▶ **Provided records**:
........
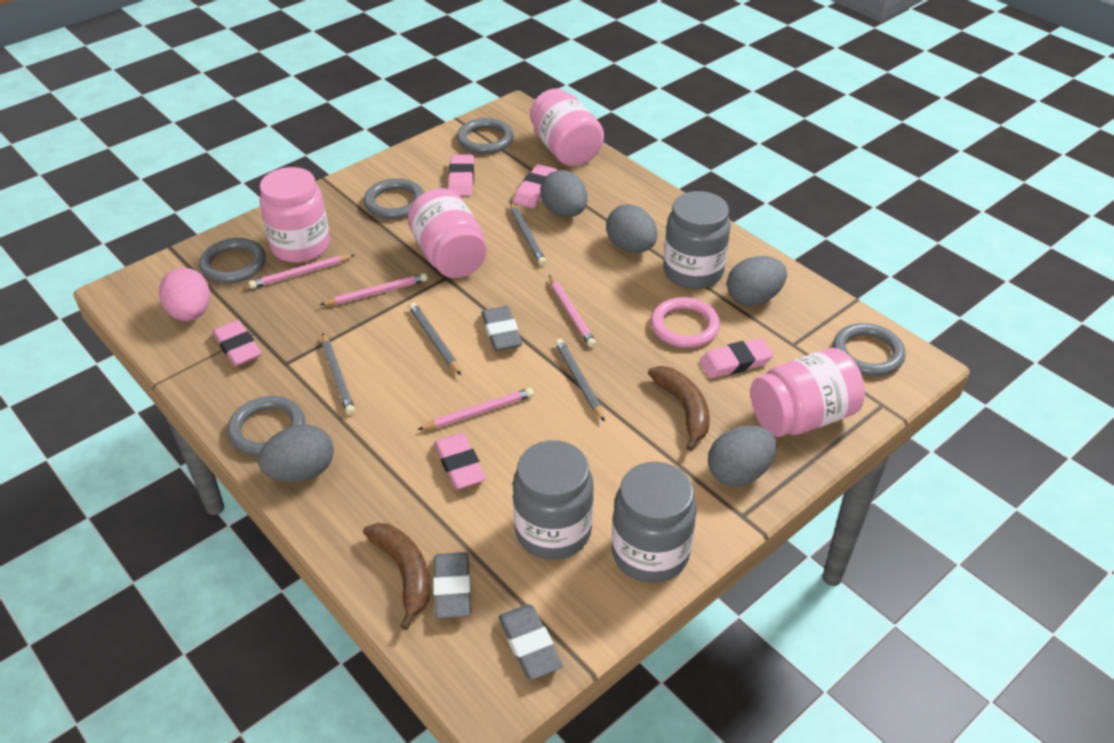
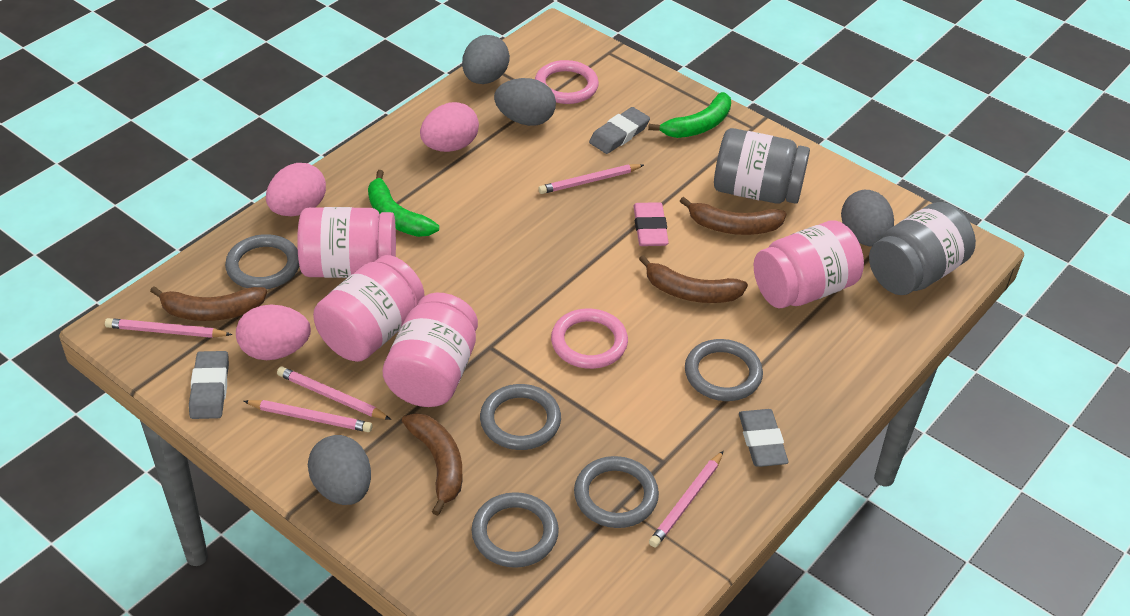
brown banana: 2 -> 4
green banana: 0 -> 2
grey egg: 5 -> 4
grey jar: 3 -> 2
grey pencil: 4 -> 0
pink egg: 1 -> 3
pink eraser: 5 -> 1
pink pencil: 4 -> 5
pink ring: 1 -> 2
........
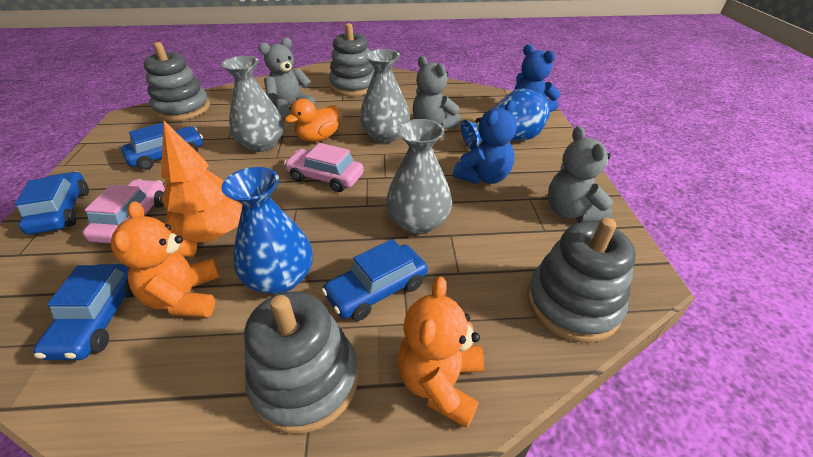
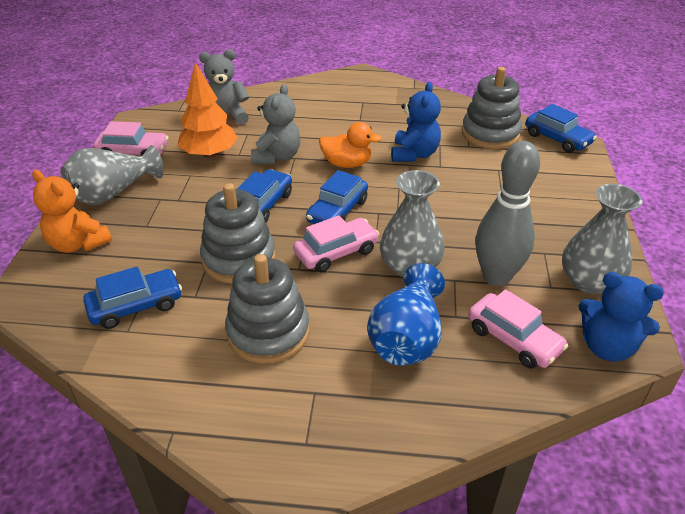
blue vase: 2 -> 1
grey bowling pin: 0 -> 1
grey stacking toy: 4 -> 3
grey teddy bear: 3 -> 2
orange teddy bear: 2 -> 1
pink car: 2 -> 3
........
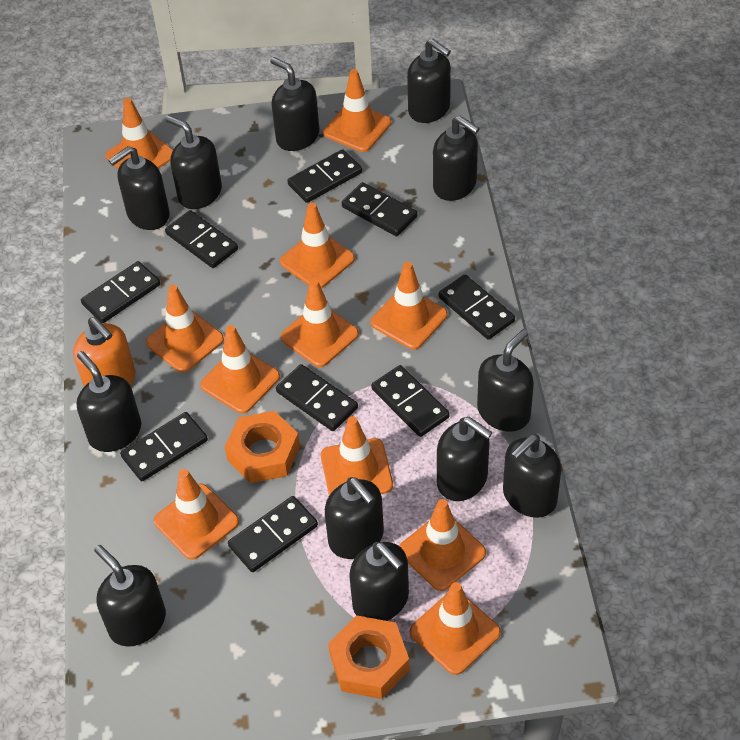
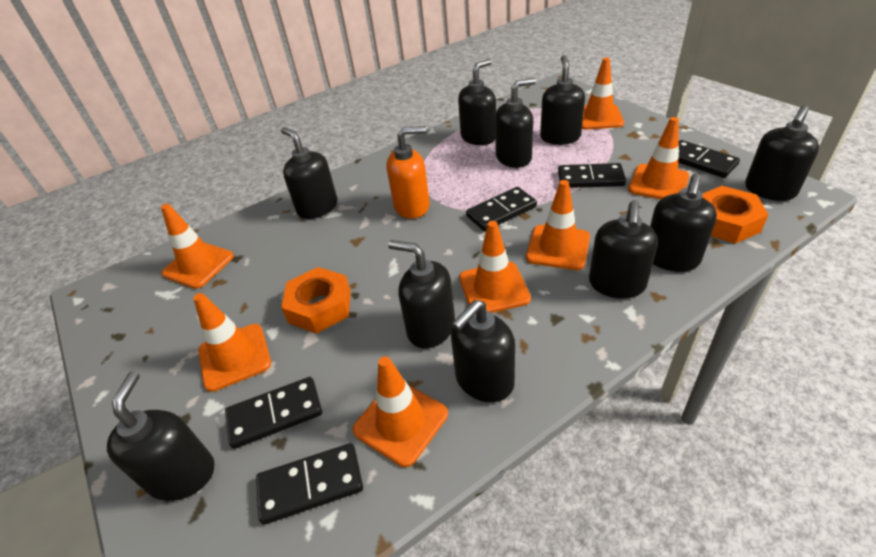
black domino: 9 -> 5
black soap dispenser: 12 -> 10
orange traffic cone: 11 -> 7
........
▶ **What you will do**:
Referring to the material above, set down exactly the lines between the line with "brown banana: 2 -> 4" and the line with "pink ring: 1 -> 2", inclusive, and no other lines.

▶ **Exercise result**:
brown banana: 2 -> 4
green banana: 0 -> 2
grey egg: 5 -> 4
grey jar: 3 -> 2
grey pencil: 4 -> 0
pink egg: 1 -> 3
pink eraser: 5 -> 1
pink pencil: 4 -> 5
pink ring: 1 -> 2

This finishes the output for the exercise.